### Problem details
Retrieve every line from the records in which the word "bear" occurs.

*** Opening Data shown ***

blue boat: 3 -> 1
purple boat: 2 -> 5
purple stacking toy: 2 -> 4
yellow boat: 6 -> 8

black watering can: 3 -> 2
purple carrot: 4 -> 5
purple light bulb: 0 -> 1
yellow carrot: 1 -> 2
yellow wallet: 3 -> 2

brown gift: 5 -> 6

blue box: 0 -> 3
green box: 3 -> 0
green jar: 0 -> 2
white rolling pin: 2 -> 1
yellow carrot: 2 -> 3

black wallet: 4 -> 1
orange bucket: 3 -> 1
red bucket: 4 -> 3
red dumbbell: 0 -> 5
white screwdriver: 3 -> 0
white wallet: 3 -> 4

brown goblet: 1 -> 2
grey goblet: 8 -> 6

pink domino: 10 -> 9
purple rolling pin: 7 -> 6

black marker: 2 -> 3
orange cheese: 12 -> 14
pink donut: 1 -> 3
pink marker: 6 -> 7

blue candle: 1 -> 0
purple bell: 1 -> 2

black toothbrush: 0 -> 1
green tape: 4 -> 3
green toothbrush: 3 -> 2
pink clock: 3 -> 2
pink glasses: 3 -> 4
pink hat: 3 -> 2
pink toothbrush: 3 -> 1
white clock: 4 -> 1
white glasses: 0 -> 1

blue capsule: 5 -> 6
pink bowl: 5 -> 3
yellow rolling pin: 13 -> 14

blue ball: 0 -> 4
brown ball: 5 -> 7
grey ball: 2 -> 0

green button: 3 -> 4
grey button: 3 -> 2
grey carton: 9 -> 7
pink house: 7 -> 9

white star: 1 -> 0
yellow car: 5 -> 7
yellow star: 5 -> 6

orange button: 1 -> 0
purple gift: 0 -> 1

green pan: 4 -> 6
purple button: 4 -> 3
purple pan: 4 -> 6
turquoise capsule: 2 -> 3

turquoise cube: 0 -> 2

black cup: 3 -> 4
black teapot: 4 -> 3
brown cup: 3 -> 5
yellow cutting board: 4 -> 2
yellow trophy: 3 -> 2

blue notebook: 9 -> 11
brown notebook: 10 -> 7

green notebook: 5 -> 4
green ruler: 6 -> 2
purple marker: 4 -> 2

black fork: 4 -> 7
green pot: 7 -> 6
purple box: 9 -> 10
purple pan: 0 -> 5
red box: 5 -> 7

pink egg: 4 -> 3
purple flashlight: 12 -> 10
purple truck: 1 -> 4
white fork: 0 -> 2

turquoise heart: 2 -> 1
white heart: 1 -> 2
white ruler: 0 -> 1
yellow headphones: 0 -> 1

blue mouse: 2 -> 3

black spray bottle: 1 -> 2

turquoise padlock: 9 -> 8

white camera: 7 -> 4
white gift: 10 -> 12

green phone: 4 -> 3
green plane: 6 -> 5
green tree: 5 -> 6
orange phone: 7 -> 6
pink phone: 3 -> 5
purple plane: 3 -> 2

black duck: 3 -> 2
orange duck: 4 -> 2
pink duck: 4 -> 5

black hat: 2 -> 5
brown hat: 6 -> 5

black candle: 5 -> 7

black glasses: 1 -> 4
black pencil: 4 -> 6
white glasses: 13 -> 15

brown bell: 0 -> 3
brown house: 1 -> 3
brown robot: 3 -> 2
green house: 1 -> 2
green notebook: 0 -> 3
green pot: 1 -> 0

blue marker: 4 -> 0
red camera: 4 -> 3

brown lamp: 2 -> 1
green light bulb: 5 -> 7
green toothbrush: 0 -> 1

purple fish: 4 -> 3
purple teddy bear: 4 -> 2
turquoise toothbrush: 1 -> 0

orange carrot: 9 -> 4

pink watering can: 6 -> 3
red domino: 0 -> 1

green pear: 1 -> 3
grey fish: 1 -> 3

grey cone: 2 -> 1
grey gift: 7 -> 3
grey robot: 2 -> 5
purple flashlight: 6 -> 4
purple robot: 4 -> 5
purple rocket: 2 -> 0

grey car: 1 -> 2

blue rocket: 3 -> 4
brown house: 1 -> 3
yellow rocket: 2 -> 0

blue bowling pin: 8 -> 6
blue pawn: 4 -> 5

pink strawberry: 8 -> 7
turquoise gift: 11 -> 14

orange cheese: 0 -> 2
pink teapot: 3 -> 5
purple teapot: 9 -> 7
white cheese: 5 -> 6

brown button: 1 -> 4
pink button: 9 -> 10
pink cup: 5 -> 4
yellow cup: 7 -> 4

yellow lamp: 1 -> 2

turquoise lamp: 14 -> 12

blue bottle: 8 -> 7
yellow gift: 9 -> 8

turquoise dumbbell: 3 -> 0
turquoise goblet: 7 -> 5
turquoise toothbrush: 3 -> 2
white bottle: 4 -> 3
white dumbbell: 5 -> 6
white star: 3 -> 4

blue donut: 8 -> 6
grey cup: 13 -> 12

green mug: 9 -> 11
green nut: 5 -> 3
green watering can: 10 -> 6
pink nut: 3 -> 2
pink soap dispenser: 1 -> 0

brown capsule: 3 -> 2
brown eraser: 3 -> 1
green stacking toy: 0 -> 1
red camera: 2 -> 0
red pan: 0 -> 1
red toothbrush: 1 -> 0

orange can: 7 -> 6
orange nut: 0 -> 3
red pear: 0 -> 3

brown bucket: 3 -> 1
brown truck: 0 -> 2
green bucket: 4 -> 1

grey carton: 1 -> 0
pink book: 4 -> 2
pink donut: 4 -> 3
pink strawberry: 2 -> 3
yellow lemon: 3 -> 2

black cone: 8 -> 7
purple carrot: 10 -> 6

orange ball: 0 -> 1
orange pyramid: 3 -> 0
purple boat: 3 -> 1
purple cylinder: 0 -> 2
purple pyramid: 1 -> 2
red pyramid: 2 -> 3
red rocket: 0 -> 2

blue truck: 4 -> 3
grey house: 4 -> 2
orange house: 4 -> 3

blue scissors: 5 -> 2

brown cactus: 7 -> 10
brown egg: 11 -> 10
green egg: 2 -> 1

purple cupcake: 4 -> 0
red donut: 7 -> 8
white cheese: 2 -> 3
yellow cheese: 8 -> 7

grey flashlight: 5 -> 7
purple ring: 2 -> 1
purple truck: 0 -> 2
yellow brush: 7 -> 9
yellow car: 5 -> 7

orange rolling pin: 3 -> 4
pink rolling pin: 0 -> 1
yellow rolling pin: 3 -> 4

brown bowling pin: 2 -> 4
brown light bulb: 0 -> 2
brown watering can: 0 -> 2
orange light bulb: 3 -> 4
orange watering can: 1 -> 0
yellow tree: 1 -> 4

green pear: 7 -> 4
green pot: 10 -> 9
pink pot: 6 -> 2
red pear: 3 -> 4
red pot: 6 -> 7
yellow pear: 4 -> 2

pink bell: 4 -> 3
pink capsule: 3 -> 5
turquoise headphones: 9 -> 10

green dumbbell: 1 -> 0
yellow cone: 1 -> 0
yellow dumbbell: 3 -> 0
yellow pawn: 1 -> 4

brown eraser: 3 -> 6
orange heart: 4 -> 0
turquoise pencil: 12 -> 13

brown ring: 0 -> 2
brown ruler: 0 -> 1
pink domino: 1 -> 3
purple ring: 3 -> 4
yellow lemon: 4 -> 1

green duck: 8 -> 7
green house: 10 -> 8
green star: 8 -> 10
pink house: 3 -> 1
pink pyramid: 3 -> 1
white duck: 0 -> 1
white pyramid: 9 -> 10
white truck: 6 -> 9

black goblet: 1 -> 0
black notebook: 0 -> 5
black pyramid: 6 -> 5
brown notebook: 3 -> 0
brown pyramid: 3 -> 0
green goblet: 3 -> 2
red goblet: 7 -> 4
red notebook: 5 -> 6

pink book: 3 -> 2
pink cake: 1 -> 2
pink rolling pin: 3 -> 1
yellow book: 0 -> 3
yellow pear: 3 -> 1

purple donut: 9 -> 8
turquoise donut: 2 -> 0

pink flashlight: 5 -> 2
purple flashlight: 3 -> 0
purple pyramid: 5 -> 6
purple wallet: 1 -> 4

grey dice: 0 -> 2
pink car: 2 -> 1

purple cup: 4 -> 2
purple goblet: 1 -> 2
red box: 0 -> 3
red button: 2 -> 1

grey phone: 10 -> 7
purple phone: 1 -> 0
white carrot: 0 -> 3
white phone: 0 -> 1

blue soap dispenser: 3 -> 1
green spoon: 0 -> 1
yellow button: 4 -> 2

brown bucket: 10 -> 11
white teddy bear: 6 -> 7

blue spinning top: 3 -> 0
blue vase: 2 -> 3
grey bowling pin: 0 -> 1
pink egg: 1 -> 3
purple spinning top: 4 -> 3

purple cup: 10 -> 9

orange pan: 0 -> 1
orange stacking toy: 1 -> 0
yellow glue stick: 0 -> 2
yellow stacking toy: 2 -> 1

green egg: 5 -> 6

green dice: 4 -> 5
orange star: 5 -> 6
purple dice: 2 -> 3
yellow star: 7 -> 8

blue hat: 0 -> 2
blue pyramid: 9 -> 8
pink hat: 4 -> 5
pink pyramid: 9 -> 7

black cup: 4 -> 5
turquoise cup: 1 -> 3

*** Closing Data shown ***

### Answer to the exercise
purple teddy bear: 4 -> 2
white teddy bear: 6 -> 7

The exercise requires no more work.